** Opening RECORDS TO USE block **

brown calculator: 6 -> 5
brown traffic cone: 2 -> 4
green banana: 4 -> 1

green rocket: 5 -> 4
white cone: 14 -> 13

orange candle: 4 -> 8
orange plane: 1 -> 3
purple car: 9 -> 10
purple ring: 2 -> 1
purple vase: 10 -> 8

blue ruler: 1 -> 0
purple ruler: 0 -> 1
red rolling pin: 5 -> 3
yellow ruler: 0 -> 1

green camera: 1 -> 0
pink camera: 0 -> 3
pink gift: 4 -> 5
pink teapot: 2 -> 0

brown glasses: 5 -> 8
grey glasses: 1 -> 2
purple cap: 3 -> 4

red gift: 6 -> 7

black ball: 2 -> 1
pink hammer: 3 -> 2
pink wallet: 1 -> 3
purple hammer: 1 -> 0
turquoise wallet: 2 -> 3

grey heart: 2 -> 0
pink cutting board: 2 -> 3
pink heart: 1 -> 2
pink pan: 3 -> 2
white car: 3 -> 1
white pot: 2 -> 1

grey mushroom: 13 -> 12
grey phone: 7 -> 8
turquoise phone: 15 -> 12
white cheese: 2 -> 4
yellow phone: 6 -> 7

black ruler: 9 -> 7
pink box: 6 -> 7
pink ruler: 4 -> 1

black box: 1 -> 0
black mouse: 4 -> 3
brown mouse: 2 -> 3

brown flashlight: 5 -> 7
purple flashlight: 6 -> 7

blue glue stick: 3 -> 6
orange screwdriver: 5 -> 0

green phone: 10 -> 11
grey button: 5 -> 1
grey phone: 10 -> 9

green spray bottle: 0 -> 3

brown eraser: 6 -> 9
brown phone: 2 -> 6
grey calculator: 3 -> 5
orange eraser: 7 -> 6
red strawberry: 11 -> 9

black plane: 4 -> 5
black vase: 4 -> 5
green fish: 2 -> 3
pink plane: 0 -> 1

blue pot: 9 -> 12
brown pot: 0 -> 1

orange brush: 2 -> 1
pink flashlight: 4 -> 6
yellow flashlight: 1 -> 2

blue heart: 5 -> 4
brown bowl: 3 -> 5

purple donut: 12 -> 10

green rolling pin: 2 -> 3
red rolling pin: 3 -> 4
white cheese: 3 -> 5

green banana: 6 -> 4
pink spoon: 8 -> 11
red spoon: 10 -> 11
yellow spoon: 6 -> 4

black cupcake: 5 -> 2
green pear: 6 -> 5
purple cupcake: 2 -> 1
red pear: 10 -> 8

** Closing RECORDS TO USE block **

Where does the string "black" occur in the data above? Copy every line that holds it.

*EXERCISE SOLUTION*:
black ball: 2 -> 1
black ruler: 9 -> 7
black box: 1 -> 0
black mouse: 4 -> 3
black plane: 4 -> 5
black vase: 4 -> 5
black cupcake: 5 -> 2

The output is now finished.